EXERCISE DATA:

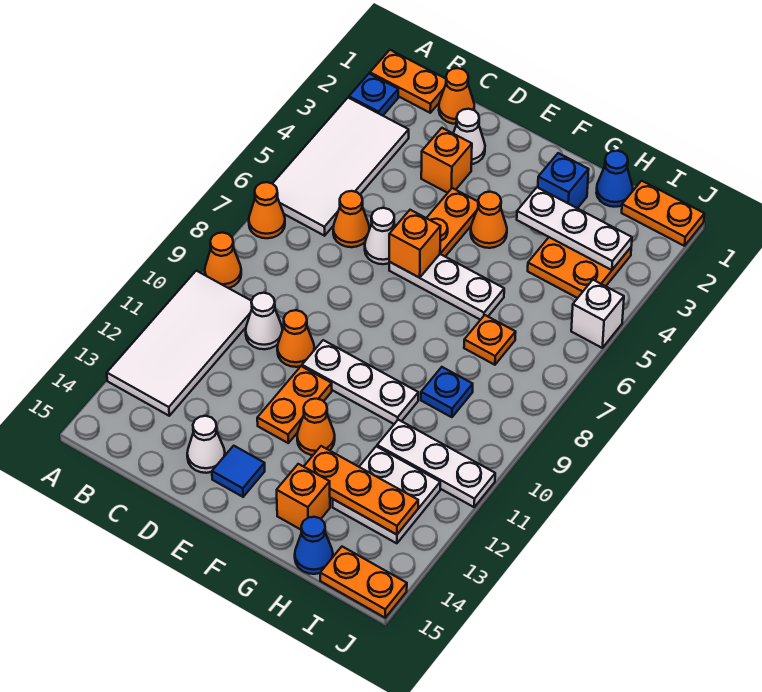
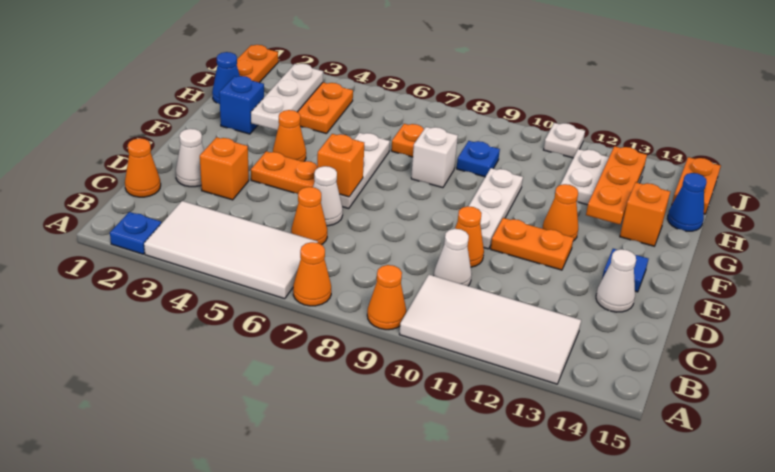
orange plate A1:B1 level 1 -> none
white plate H11:J11 level 1 -> white plate J11 level 1
white brick J5 level 1 -> white brick G8 level 1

REQUIRED WORK: Going through the data above, count each line that contains "white" and give only that figure.

REPLY: 2